_EXTRACTED ENTRIES_
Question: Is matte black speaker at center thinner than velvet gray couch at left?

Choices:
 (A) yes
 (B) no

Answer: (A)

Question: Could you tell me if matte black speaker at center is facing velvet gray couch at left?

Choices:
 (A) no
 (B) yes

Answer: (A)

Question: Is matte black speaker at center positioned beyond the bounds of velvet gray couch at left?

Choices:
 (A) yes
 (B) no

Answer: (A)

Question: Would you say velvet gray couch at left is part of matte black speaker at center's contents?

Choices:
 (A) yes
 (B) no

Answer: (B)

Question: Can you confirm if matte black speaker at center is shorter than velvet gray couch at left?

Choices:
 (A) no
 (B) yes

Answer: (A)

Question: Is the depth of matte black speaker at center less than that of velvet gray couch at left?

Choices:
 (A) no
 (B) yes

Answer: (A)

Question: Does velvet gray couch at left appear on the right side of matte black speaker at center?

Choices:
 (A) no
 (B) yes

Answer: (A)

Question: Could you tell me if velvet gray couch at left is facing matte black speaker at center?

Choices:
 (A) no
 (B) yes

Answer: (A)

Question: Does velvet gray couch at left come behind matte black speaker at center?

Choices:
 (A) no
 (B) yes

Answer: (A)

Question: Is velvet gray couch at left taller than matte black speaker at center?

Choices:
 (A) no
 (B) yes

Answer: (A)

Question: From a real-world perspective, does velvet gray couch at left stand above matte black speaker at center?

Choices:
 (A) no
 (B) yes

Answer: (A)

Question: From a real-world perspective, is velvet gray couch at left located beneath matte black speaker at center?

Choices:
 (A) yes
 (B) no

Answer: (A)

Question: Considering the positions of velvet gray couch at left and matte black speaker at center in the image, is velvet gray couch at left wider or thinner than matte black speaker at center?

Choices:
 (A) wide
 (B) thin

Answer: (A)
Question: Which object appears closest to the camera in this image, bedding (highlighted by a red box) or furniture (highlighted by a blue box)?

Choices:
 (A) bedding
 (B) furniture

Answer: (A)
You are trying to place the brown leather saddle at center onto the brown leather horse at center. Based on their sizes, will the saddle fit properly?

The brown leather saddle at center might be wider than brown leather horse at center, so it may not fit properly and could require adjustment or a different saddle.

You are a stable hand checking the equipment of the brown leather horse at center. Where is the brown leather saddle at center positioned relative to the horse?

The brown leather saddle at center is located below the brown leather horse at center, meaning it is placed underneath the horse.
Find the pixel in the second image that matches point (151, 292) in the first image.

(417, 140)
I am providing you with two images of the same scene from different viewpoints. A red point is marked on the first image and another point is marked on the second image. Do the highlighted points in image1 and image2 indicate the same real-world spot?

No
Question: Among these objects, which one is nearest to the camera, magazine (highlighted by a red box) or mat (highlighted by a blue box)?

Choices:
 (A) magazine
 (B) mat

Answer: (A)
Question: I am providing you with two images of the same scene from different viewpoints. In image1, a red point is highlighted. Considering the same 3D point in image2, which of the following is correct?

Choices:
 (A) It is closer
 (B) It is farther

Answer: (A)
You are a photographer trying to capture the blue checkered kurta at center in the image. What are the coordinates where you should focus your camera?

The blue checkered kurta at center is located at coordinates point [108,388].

_TASK OBJECTIVE_
Write out the lines of the listing above exactly as they appear, from the line with "Question: Considering the" up to and including the line with "You are trying".

_OUTPUT FOR THIS EXERCISE_
Question: Considering the positions of velvet gray couch at left and matte black speaker at center in the image, is velvet gray couch at left wider or thinner than matte black speaker at center?

Choices:
 (A) wide
 (B) thin

Answer: (A)
Question: Which object appears closest to the camera in this image, bedding (highlighted by a red box) or furniture (highlighted by a blue box)?

Choices:
 (A) bedding
 (B) furniture

Answer: (A)
You are trying to place the brown leather saddle at center onto the brown leather horse at center. Based on their sizes, will the saddle fit properly?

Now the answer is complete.